"""

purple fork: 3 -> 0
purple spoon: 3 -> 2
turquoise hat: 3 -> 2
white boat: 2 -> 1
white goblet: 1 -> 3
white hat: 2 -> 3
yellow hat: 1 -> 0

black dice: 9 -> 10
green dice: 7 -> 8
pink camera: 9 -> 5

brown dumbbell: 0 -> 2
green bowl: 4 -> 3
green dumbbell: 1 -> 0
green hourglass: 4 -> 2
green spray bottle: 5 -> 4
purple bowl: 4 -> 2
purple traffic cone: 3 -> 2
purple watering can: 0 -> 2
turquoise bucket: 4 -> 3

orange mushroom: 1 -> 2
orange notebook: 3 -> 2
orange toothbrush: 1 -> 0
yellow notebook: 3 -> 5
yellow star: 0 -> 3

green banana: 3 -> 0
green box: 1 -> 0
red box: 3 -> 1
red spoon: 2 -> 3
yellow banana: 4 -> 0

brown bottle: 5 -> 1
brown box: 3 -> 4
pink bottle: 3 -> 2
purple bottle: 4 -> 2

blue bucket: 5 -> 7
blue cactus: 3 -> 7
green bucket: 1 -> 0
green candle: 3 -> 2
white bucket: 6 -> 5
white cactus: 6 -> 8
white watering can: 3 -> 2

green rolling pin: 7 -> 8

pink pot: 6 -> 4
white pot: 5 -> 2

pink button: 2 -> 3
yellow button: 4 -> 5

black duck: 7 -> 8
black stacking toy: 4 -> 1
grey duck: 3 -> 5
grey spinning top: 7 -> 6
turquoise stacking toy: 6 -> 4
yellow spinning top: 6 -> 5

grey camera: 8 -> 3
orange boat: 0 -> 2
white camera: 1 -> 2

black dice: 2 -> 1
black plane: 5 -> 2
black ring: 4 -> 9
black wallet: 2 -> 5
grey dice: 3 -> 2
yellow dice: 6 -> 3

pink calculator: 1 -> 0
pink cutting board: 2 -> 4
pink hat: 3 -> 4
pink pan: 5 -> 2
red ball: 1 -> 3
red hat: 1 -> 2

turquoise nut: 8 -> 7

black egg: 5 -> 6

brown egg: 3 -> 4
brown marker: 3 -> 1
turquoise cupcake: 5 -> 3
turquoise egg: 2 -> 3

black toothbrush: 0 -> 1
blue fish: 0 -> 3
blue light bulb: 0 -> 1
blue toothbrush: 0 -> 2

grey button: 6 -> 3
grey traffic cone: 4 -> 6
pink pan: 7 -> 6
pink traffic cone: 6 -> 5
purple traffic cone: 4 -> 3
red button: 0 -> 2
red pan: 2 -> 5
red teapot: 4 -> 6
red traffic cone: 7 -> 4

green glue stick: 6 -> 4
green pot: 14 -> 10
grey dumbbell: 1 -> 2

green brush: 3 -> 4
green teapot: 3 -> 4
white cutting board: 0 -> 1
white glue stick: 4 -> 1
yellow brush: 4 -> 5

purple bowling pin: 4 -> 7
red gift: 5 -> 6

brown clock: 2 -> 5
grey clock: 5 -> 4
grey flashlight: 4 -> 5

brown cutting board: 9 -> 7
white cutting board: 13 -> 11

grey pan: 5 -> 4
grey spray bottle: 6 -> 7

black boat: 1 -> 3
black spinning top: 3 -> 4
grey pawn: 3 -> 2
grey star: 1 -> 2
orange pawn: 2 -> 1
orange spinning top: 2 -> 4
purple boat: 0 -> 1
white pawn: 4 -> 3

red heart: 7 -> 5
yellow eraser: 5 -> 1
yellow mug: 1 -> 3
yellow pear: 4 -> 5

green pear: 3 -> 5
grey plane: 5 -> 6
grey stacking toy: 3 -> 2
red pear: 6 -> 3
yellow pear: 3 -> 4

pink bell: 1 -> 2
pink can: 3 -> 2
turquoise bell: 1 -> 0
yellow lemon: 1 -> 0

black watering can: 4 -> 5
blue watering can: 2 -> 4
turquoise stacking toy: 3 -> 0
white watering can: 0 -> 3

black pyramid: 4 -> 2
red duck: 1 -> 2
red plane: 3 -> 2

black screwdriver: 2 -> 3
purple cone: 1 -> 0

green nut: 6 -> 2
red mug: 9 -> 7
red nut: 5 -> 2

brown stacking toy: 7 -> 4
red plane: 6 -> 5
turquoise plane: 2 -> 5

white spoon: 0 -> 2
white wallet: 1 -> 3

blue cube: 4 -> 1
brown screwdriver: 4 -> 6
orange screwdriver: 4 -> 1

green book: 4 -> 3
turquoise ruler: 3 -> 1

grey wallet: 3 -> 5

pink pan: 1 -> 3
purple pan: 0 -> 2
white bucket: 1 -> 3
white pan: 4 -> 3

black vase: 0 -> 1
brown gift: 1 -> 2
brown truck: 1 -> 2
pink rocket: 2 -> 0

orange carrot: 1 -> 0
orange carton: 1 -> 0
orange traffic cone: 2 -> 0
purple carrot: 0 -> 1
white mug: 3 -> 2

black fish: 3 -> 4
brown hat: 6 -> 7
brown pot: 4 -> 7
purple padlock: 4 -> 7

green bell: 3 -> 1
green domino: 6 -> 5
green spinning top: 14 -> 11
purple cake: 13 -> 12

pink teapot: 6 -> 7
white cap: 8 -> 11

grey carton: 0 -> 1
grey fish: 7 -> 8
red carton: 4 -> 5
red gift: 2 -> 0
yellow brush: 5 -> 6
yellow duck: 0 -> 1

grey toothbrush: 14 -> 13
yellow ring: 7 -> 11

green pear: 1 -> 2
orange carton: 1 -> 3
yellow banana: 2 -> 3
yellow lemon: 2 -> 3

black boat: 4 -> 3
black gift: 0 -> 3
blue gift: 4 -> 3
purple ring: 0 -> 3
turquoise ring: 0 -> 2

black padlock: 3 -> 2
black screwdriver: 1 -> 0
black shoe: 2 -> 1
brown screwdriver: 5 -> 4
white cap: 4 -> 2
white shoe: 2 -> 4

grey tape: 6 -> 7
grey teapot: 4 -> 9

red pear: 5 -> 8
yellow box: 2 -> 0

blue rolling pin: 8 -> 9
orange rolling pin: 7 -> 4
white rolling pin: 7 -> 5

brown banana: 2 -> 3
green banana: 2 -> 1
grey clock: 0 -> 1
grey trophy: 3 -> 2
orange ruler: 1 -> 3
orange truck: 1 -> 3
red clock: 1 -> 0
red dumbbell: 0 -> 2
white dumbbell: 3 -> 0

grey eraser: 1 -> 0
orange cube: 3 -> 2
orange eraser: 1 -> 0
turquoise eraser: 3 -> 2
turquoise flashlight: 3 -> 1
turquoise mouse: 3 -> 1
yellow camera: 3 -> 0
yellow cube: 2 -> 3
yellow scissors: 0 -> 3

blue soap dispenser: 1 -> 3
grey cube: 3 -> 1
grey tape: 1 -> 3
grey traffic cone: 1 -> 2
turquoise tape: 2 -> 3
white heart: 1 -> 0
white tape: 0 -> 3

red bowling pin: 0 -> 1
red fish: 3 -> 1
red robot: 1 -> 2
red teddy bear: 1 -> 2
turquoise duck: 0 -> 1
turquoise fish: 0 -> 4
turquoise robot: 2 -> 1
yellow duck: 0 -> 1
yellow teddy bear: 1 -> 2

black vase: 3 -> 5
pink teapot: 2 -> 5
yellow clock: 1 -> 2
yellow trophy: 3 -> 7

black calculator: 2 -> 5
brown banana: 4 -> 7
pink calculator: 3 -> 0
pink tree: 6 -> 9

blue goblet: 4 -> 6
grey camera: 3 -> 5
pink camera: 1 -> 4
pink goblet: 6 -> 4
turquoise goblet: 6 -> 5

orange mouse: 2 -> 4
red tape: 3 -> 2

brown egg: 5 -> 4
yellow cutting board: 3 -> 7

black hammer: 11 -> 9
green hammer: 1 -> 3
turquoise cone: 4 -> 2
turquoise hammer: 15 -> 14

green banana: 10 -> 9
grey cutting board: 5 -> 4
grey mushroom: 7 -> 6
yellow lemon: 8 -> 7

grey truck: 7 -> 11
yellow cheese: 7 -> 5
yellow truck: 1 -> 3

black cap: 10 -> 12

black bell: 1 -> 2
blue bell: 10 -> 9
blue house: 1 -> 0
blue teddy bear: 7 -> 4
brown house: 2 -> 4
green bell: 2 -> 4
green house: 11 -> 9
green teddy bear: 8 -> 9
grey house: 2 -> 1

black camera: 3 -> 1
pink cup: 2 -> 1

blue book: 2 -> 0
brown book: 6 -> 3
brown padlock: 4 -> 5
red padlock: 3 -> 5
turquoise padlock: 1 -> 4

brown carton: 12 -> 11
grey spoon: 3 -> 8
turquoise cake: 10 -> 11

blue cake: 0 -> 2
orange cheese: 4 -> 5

"""

▶ What the task asks
Please give an exact copy of the entries above, from the line with "brown cutting board: 9 -> 7" down to the line with "purple boat: 0 -> 1", inclusive, and nothing else.

▶ Answer to the exercise
brown cutting board: 9 -> 7
white cutting board: 13 -> 11

grey pan: 5 -> 4
grey spray bottle: 6 -> 7

black boat: 1 -> 3
black spinning top: 3 -> 4
grey pawn: 3 -> 2
grey star: 1 -> 2
orange pawn: 2 -> 1
orange spinning top: 2 -> 4
purple boat: 0 -> 1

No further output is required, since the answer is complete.